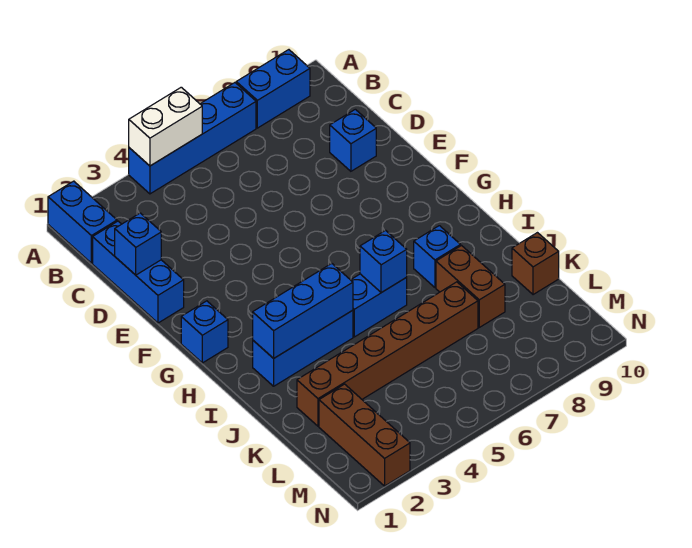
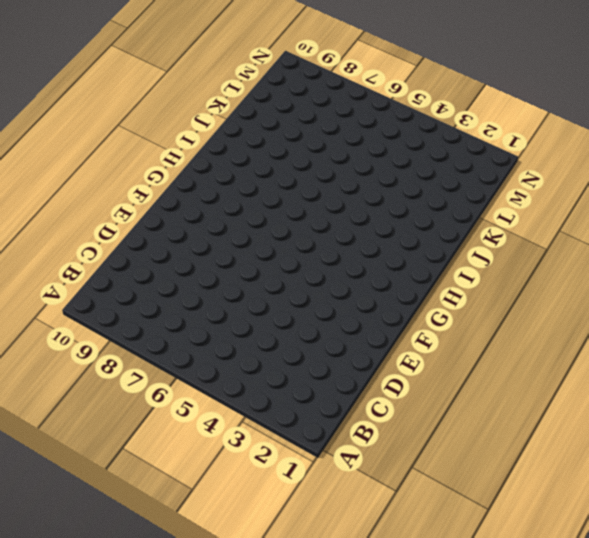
none -> blue brick A1:B1 level 1
none -> blue brick A4:A7 level 1
none -> blue brick A8:A9 level 1

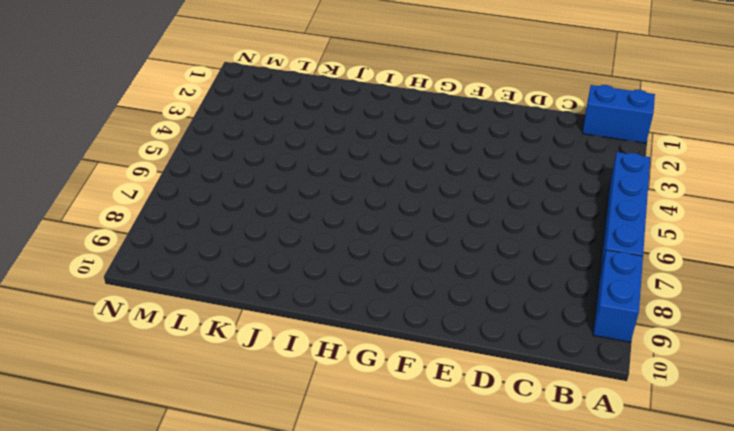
none -> blue brick C1:E1 level 1
none -> blue brick D9 level 1
none -> blue brick G1 level 1

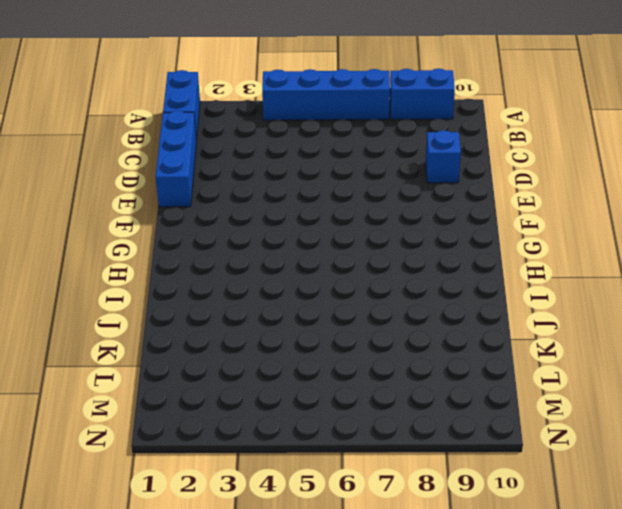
none -> blue brick G1 level 1
none -> blue brick I2:I4 level 1
none -> blue brick I5:I6 level 1

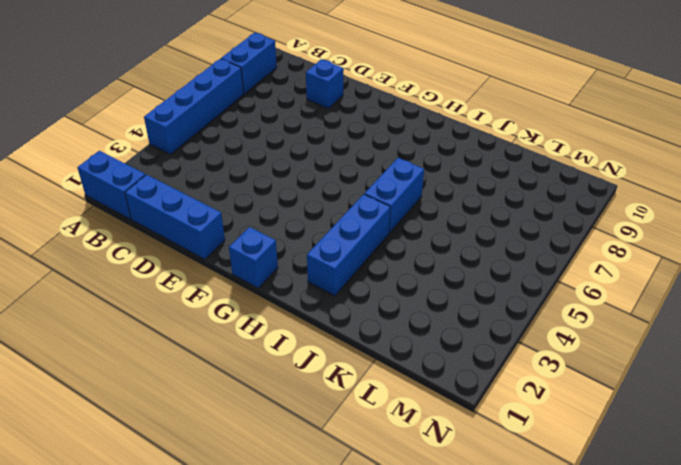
none -> blue brick I8 level 1
none -> brown brick J8:K8 level 1
none -> brown brick K2:K7 level 1

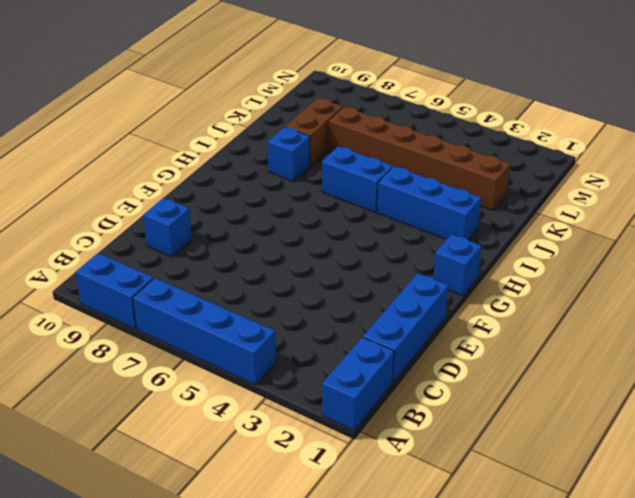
none -> brown brick K10 level 1
none -> brown brick L2:N2 level 1
none -> white brick A4:A5 level 2

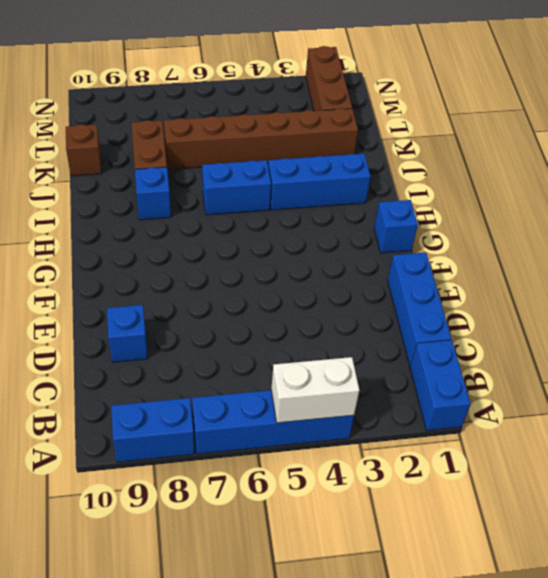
none -> blue brick D1 level 2
none -> blue brick I2:I4 level 2
none -> blue brick I6 level 2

────────────────────

▶ REQUIREMENT
Copy the records above from the first line through the line containing "none -> brown brick L2:N2 level 1", both included, and leave out any pictures.

▶ REPLY
none -> blue brick A1:B1 level 1
none -> blue brick A4:A7 level 1
none -> blue brick A8:A9 level 1

none -> blue brick C1:E1 level 1
none -> blue brick D9 level 1
none -> blue brick G1 level 1

none -> blue brick G1 level 1
none -> blue brick I2:I4 level 1
none -> blue brick I5:I6 level 1

none -> blue brick I8 level 1
none -> brown brick J8:K8 level 1
none -> brown brick K2:K7 level 1

none -> brown brick K10 level 1
none -> brown brick L2:N2 level 1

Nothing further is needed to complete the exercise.